# [Problem requirements]
Please count how many lines in the rows below contain the string "tuplet", treating uppercase and lowercase as different, and give only that number.

# [Data rows]
★ ★ ★ ★
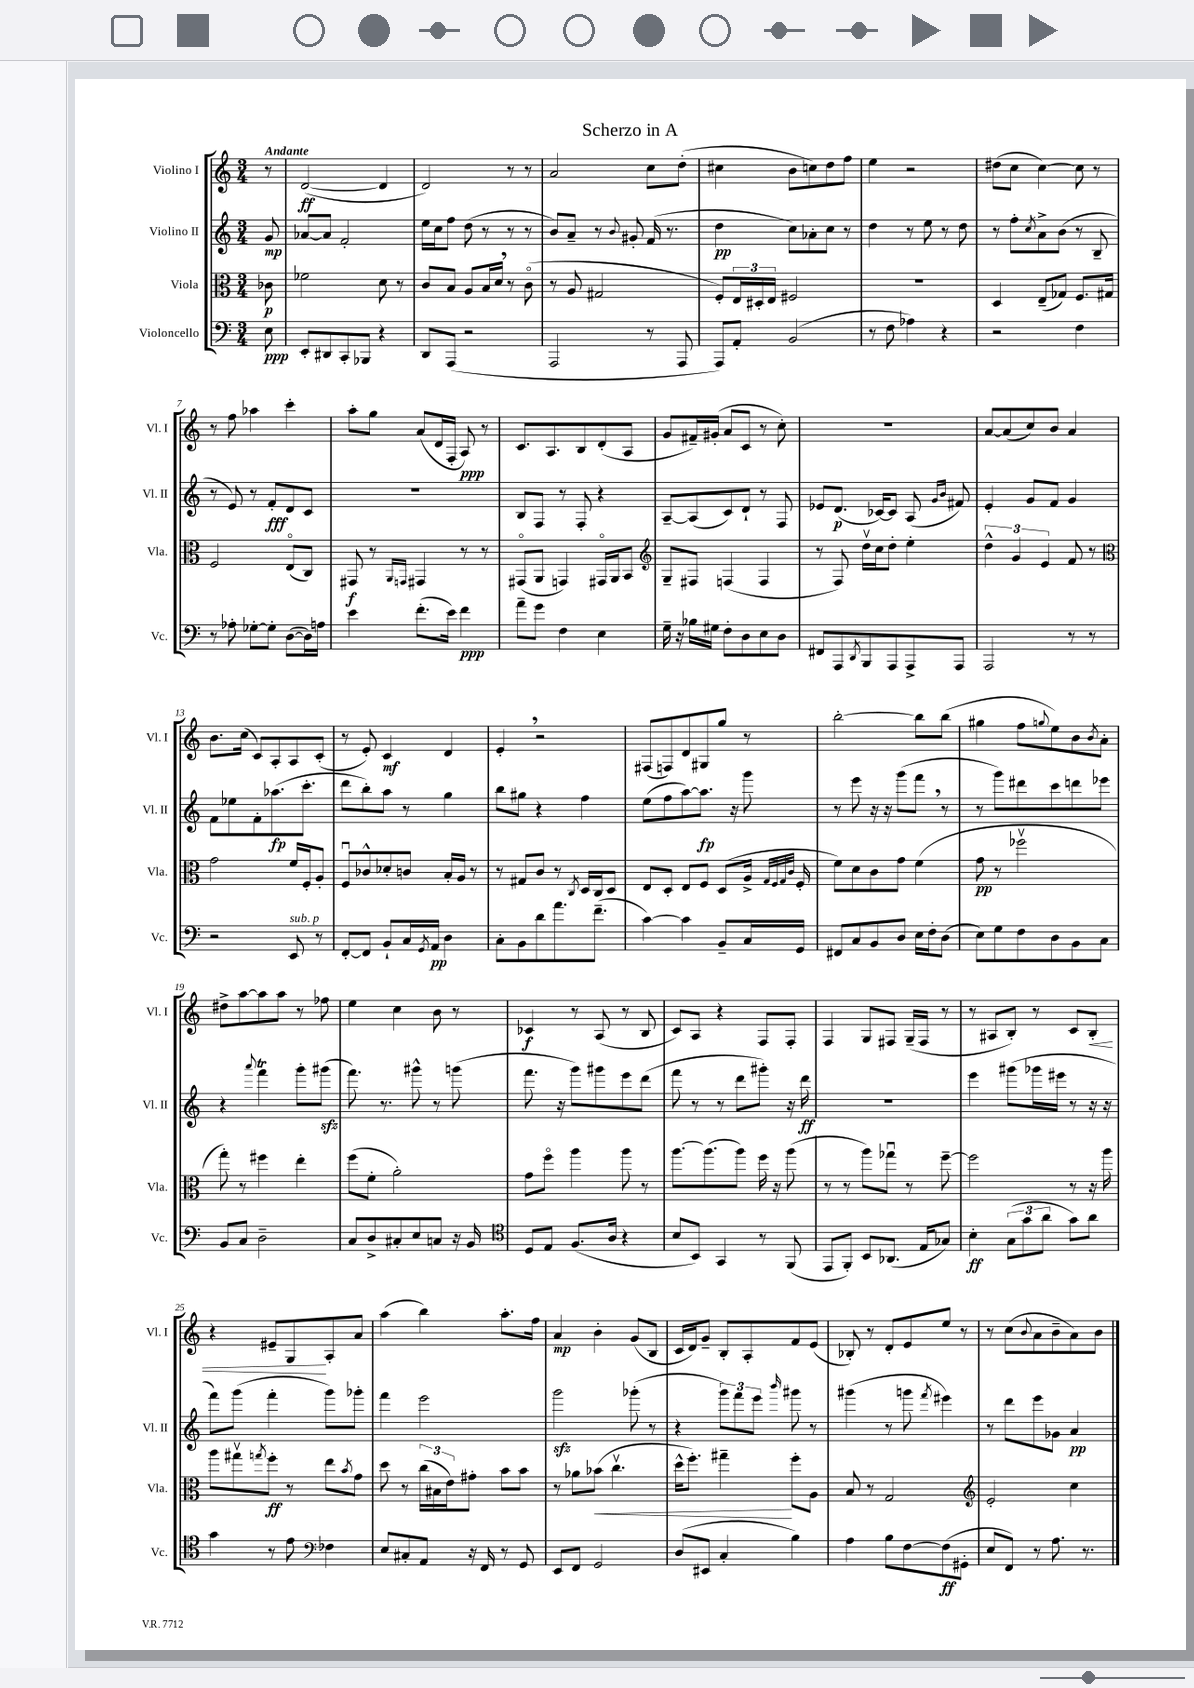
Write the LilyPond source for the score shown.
★ ★ ★ ★
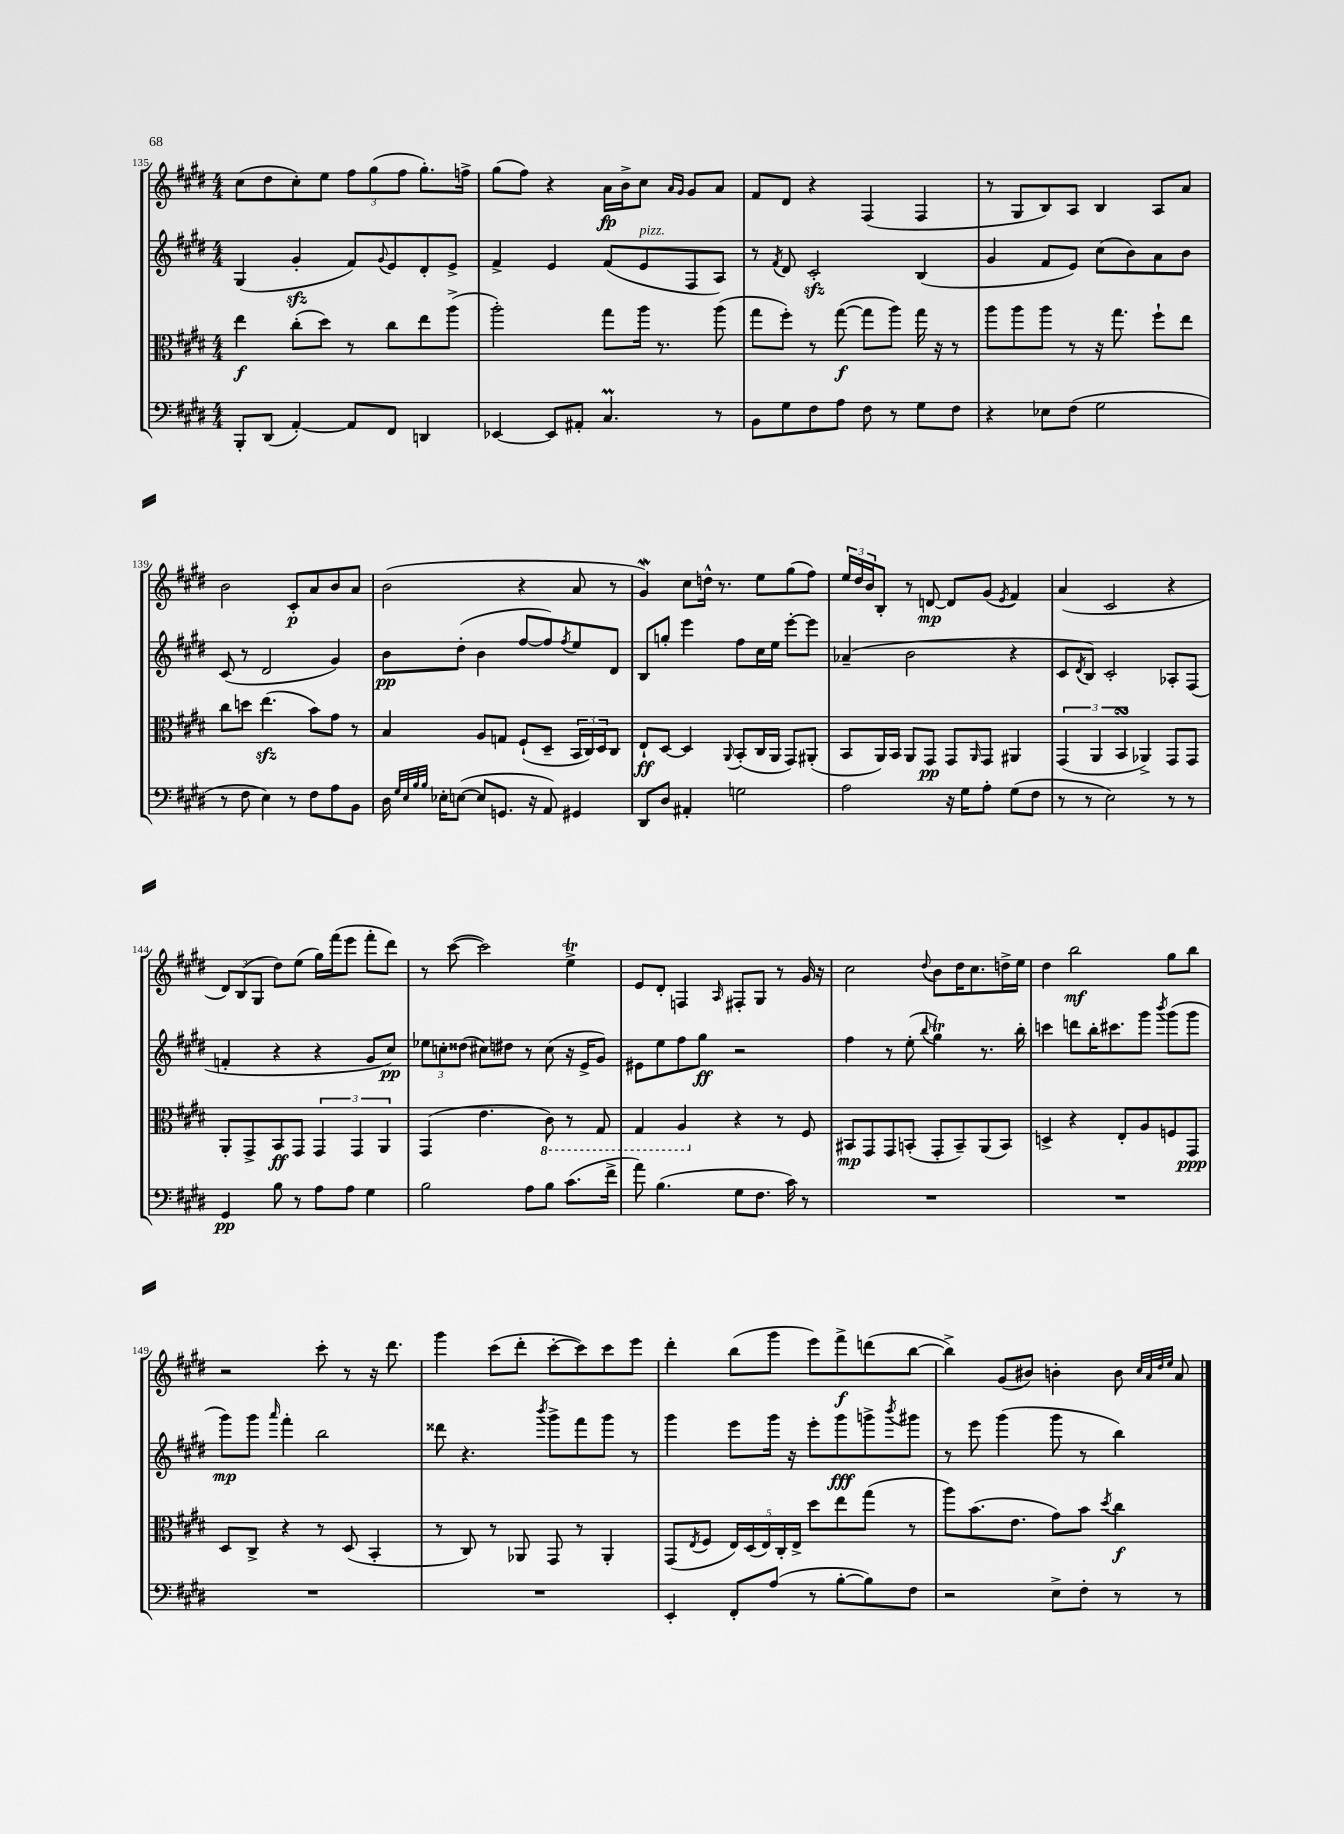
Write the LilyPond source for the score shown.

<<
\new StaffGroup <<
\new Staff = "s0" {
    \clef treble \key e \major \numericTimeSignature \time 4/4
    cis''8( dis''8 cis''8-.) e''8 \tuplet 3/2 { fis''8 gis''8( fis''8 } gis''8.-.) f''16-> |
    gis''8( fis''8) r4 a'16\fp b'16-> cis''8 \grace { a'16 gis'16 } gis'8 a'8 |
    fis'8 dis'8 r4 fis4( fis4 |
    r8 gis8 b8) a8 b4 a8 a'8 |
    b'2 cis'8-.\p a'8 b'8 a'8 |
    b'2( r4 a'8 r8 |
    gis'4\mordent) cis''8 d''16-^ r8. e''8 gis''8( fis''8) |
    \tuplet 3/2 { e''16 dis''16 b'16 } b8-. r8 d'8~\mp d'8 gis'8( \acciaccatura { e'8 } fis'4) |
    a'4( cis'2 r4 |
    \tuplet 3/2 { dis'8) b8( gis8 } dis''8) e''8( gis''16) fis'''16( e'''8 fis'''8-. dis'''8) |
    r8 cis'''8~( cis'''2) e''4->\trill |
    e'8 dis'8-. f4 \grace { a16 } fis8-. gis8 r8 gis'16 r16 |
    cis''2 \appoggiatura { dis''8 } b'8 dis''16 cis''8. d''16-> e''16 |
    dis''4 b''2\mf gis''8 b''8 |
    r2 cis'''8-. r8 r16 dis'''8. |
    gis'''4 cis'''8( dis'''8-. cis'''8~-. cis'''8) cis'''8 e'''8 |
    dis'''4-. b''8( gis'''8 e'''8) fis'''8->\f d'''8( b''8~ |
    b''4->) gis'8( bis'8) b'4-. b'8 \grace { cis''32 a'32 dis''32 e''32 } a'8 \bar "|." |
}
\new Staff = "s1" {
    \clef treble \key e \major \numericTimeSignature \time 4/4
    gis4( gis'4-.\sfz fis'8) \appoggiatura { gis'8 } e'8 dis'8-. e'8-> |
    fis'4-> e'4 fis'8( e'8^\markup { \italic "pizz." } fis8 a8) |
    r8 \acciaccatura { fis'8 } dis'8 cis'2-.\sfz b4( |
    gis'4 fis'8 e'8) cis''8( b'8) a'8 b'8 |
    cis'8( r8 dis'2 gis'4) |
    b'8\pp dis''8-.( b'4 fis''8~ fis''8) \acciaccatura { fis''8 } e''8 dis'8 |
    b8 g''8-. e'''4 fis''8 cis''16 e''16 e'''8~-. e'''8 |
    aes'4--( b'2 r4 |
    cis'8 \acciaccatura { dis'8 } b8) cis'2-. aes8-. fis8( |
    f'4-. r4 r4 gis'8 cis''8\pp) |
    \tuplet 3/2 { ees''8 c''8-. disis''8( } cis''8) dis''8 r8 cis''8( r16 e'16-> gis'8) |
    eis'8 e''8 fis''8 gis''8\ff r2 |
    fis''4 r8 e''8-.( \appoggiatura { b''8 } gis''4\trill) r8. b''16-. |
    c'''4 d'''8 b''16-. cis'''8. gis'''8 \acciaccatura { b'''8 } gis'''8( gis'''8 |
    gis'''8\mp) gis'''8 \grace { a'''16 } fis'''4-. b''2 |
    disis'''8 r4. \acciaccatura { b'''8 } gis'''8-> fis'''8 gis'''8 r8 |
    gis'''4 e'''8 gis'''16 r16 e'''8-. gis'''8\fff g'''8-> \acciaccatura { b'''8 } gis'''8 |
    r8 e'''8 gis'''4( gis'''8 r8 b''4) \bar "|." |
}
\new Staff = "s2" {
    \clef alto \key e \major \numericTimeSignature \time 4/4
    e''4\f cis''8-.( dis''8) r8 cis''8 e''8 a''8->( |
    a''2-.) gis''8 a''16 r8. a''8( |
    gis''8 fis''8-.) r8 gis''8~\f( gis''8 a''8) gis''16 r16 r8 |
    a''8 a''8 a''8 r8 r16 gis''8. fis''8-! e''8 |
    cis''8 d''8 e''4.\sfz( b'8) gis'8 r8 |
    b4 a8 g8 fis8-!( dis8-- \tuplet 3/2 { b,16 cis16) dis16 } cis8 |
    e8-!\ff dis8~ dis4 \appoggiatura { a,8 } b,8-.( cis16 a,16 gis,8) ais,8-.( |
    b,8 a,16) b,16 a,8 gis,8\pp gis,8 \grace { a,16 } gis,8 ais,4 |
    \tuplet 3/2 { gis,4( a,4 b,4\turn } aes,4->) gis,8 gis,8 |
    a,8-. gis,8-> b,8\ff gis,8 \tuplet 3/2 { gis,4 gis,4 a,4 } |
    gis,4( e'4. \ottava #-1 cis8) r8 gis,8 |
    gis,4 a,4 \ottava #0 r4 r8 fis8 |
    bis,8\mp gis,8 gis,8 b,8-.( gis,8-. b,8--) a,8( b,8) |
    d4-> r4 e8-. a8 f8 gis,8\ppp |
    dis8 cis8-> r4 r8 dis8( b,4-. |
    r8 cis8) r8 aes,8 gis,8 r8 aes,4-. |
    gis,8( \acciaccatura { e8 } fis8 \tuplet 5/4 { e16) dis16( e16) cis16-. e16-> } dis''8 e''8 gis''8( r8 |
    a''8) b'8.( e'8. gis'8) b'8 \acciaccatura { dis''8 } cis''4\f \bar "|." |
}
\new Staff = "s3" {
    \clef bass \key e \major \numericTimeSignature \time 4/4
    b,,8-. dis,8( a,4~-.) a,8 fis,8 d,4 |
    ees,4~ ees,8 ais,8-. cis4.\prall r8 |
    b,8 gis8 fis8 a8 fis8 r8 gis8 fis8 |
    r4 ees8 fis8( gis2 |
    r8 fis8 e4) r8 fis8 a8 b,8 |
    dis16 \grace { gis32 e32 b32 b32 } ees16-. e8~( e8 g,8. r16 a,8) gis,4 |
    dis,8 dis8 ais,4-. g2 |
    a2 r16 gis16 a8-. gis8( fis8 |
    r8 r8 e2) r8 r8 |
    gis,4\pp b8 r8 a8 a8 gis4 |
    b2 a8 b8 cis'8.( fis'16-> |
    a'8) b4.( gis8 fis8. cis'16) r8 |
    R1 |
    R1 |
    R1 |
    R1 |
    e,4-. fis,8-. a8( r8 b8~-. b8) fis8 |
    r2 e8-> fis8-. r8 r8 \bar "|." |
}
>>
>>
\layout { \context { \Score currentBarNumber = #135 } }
★ ★ ★ ★
# [Task response]
8